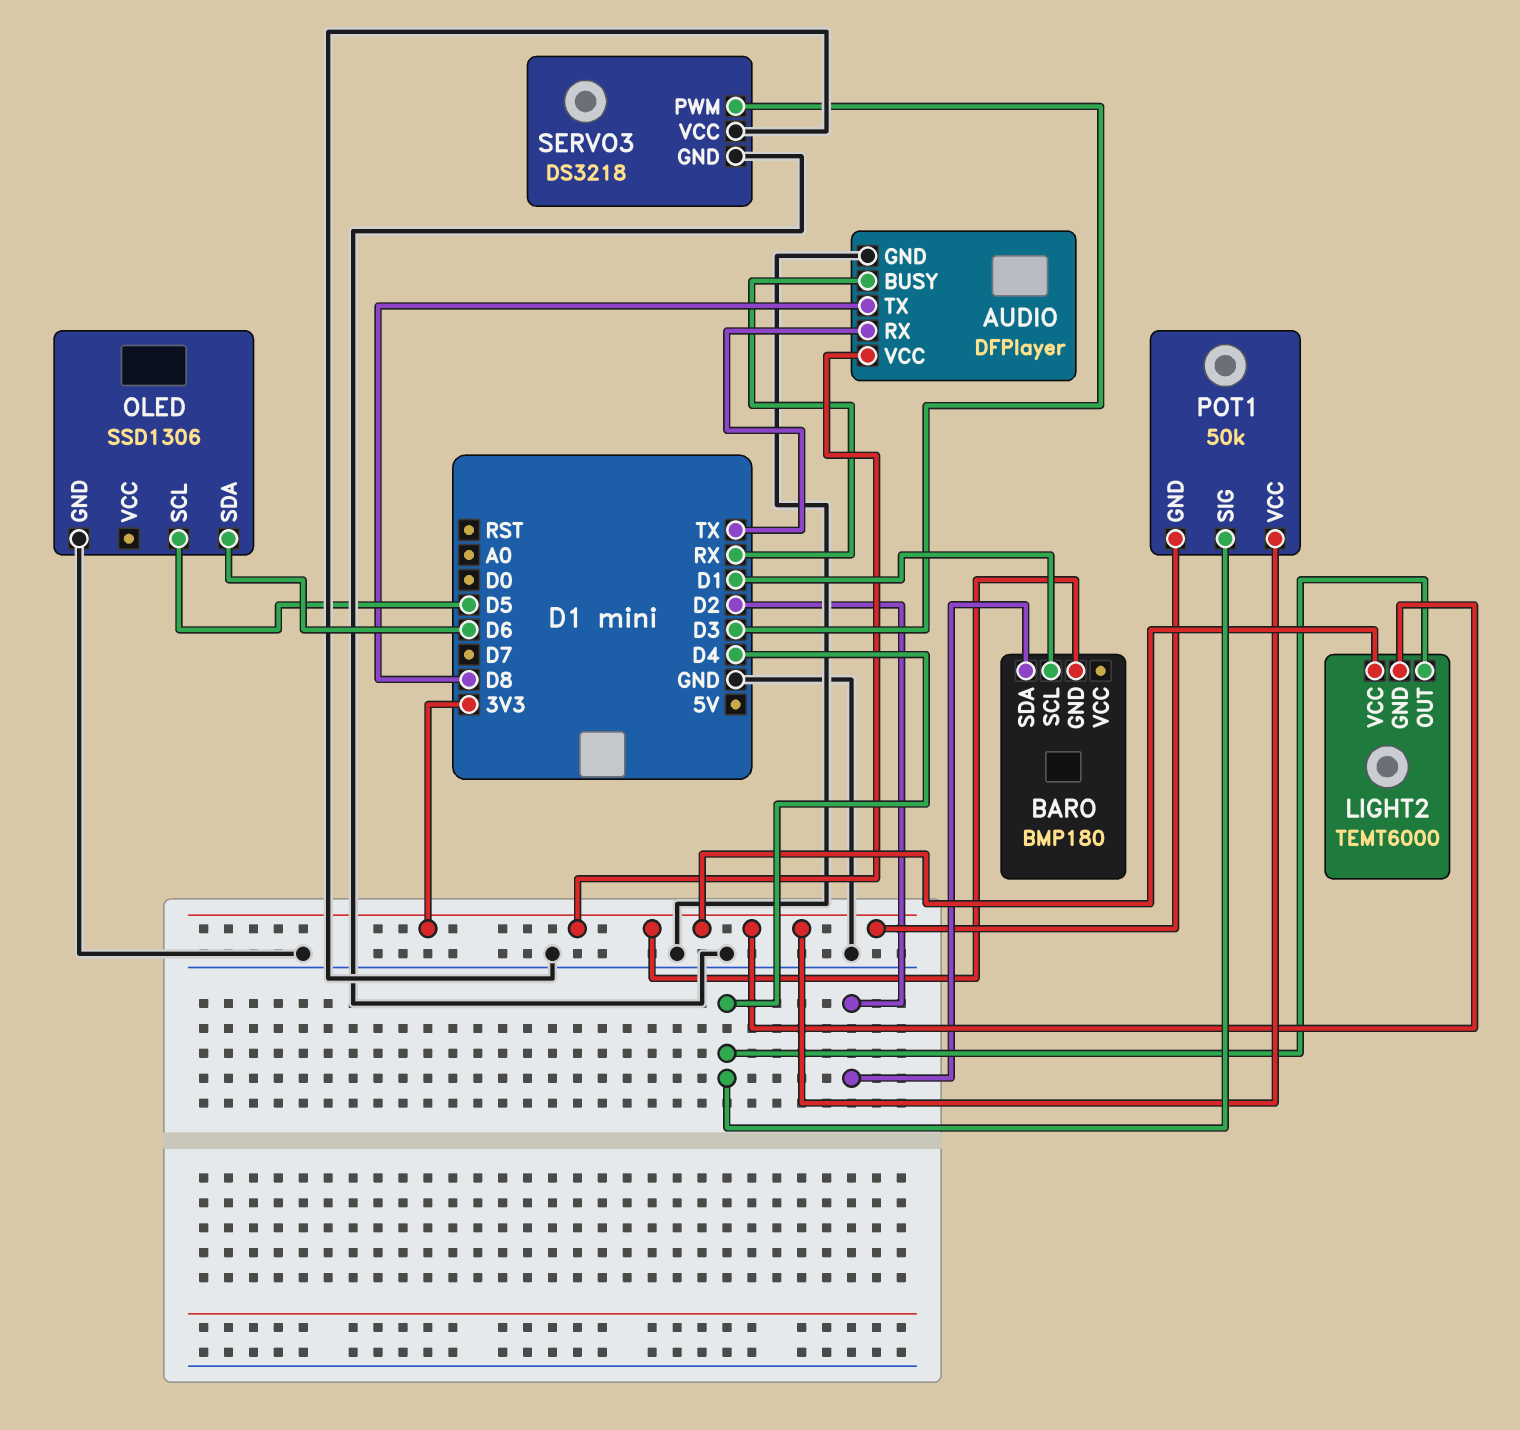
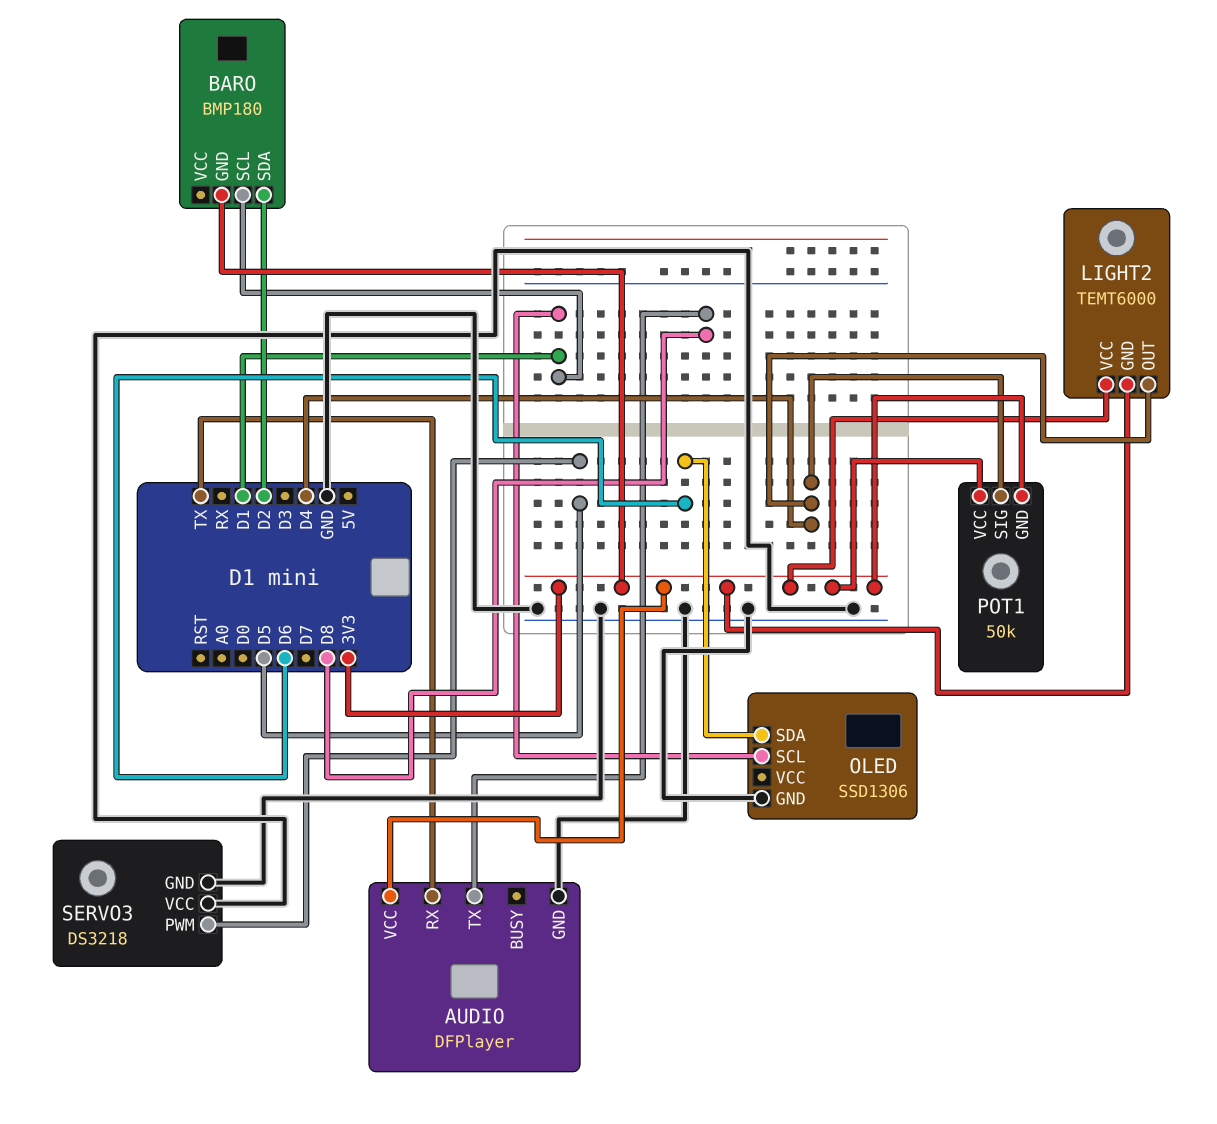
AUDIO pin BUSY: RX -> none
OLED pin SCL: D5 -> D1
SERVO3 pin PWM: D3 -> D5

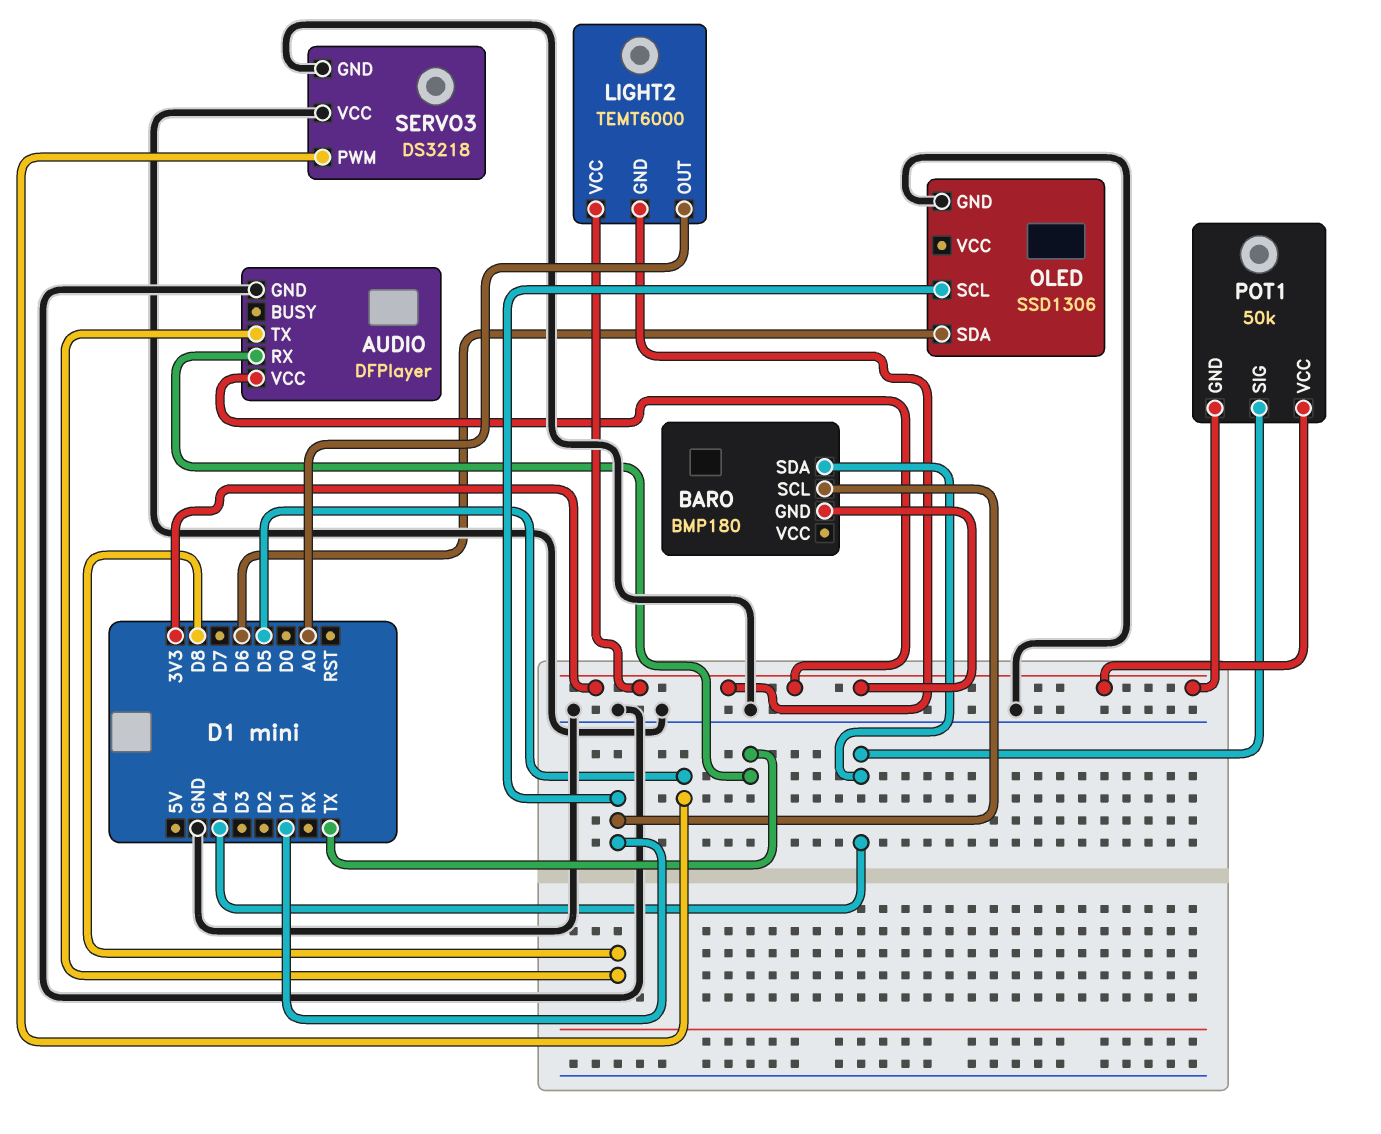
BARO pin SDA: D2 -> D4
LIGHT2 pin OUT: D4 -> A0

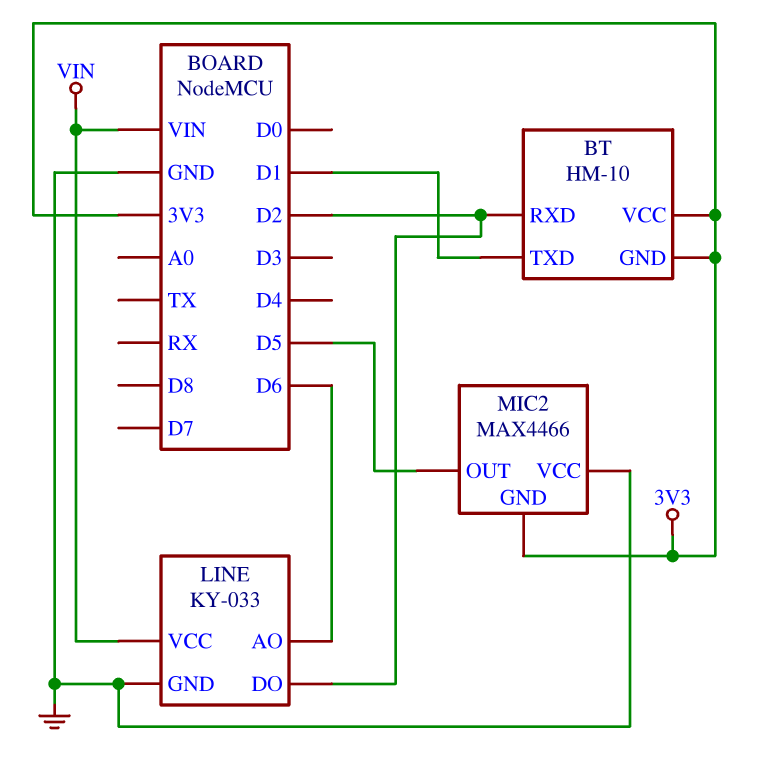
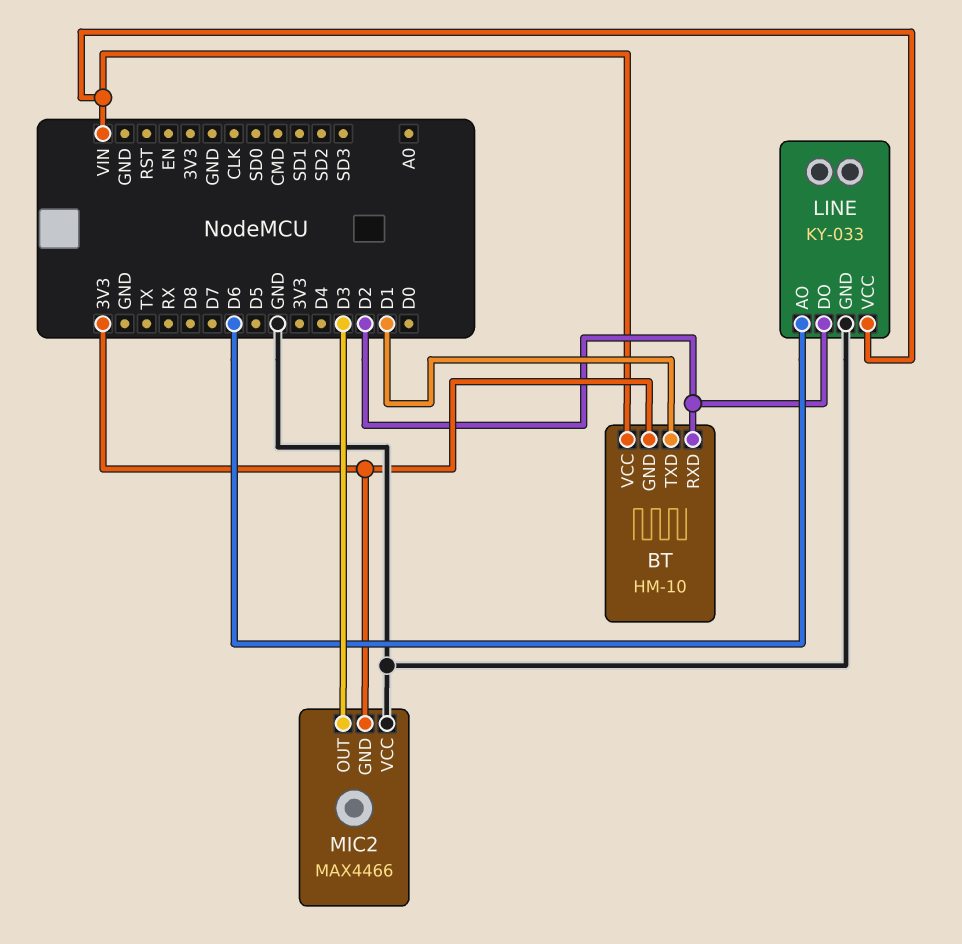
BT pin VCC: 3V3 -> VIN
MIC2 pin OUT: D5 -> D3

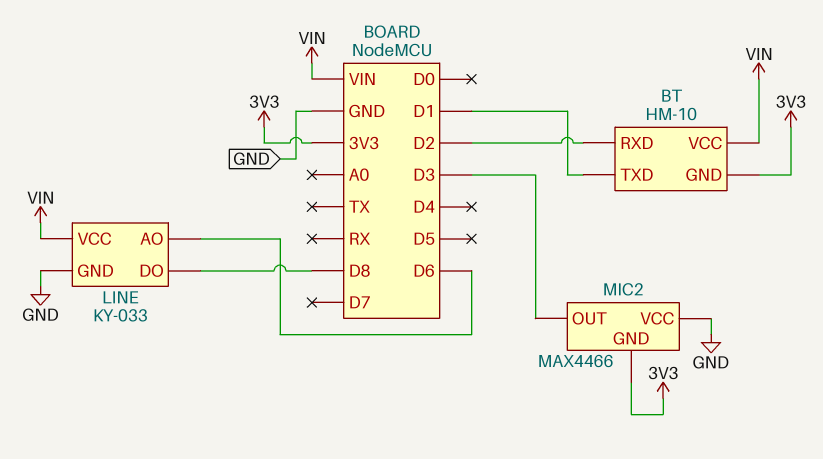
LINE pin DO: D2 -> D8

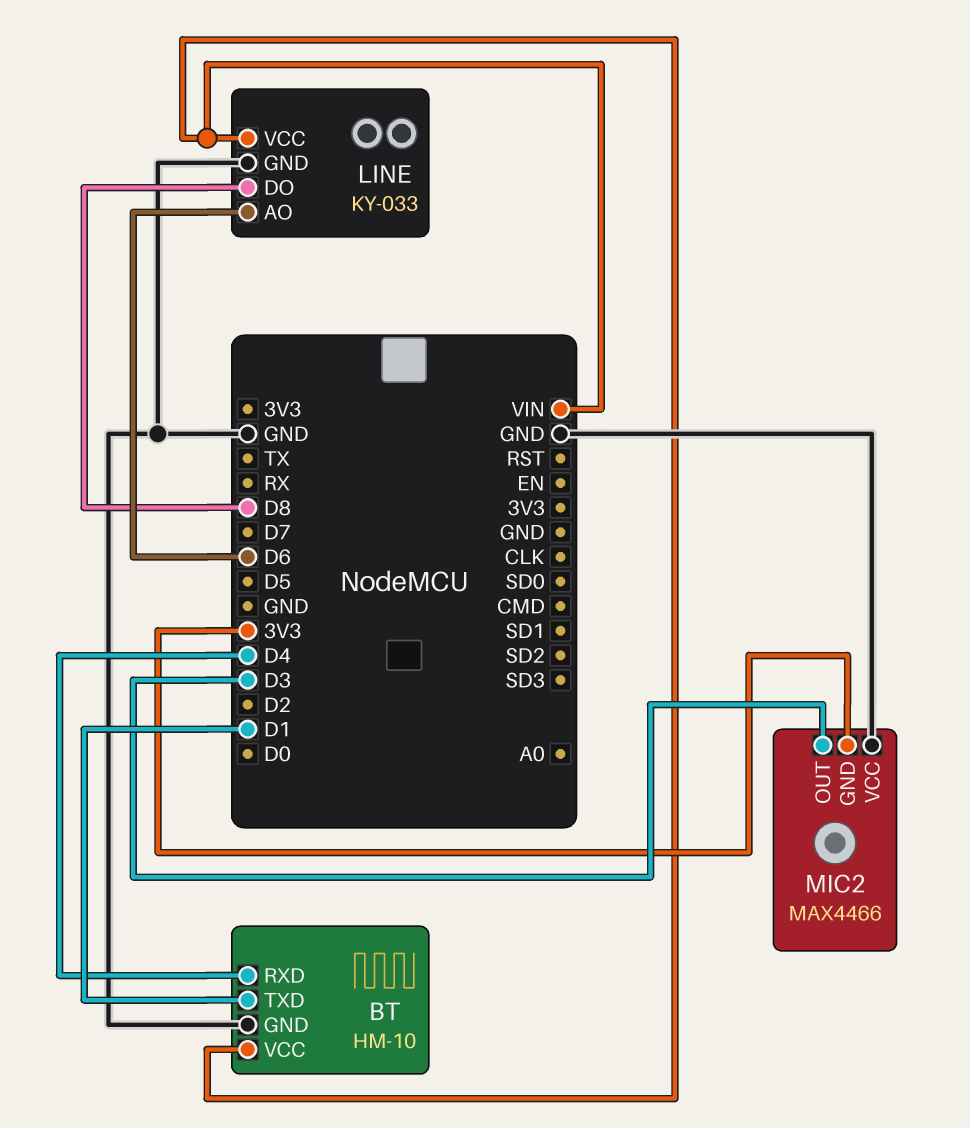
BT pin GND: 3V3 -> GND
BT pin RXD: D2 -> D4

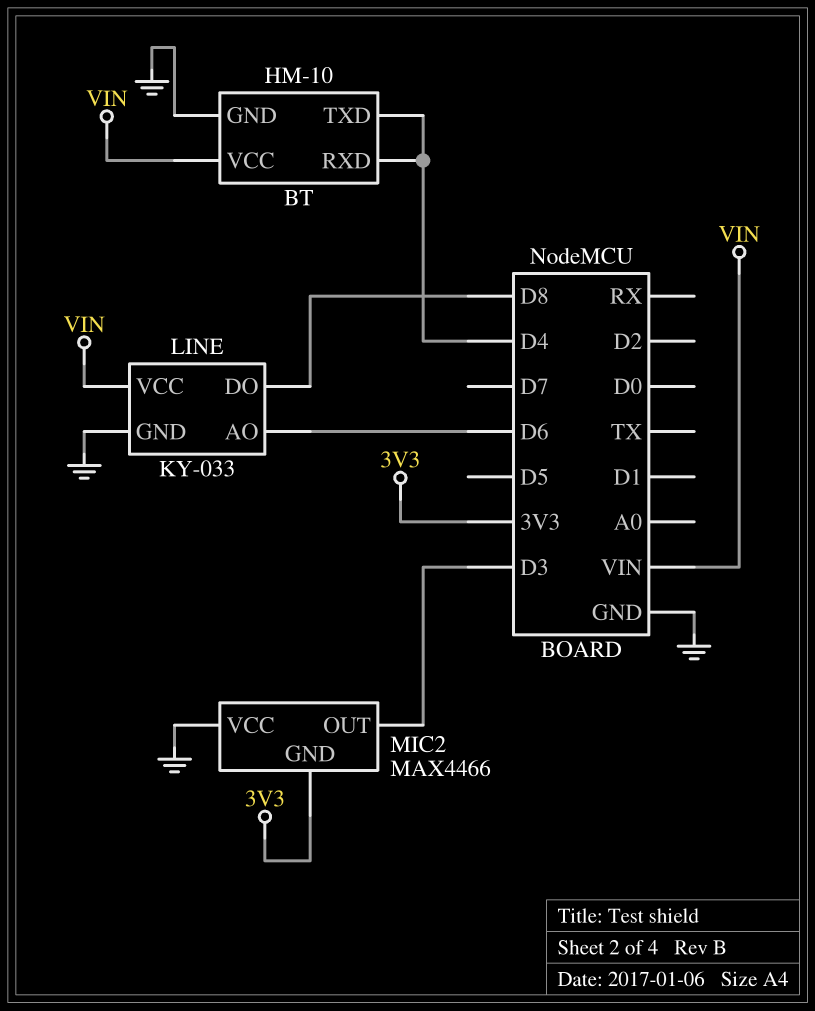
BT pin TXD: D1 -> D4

..............................

Transcribe the listing above verbatim. No picture belongs in the result.

Answer box =
AUDIO pin BUSY: RX -> none
OLED pin SCL: D5 -> D1
SERVO3 pin PWM: D3 -> D5

BARO pin SDA: D2 -> D4
LIGHT2 pin OUT: D4 -> A0

BT pin VCC: 3V3 -> VIN
MIC2 pin OUT: D5 -> D3

LINE pin DO: D2 -> D8

BT pin GND: 3V3 -> GND
BT pin RXD: D2 -> D4

BT pin TXD: D1 -> D4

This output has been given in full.